SUPPLIED DATA
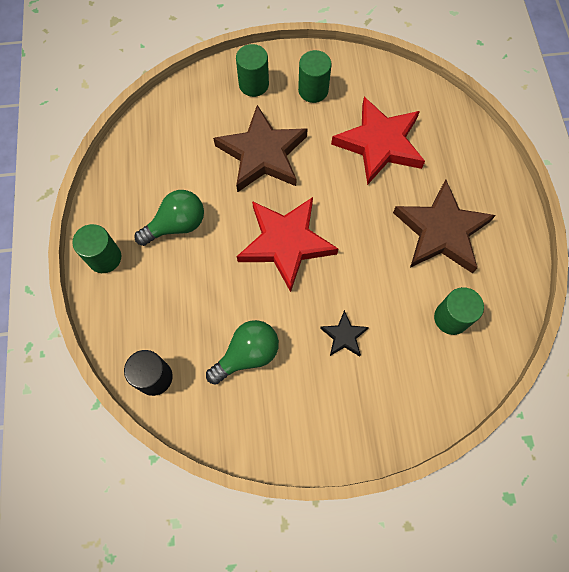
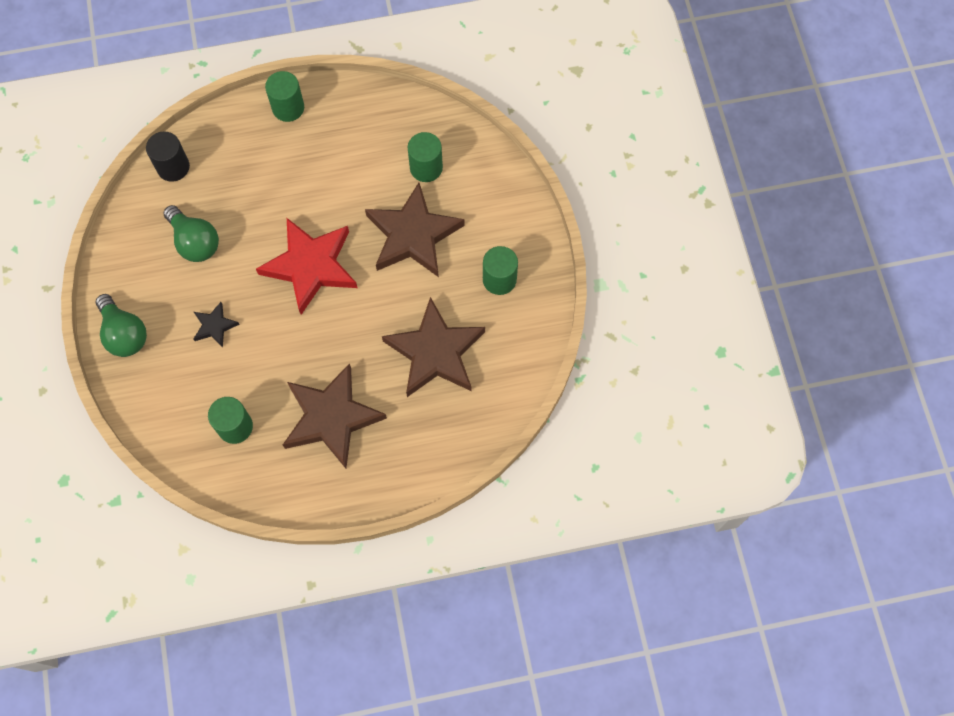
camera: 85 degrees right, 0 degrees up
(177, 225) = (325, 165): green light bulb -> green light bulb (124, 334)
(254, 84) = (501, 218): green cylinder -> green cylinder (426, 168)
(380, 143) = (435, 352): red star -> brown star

--

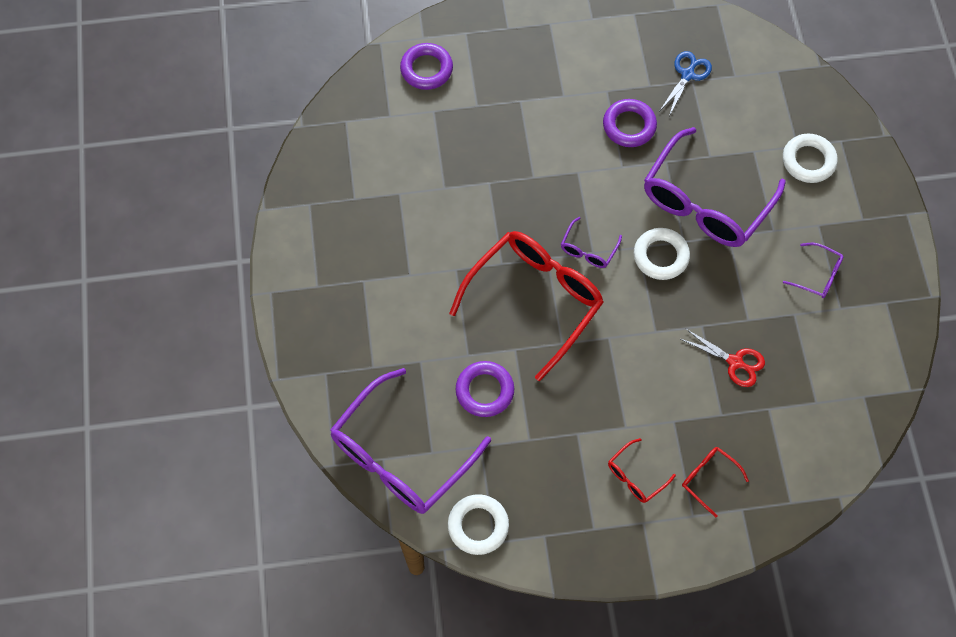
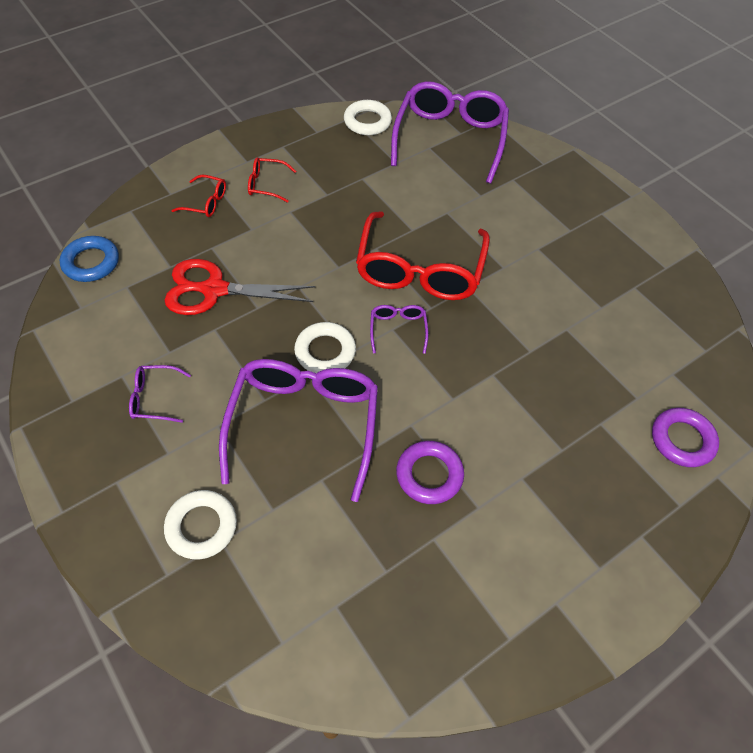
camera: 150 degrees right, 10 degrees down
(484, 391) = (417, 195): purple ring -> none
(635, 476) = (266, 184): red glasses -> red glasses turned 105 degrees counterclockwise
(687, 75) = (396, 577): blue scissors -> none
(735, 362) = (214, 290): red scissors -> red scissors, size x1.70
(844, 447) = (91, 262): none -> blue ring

EXERCISE BRIEF
Take the lines above from the one containing "(177, 225) = (325, 165): green" to the one containing "(380, 143) = (435, 352): red" and retype them exactly, both ends included, with nothing added.

YOUR SOLUTION
(177, 225) = (325, 165): green light bulb -> green light bulb (124, 334)
(254, 84) = (501, 218): green cylinder -> green cylinder (426, 168)
(380, 143) = (435, 352): red star -> brown star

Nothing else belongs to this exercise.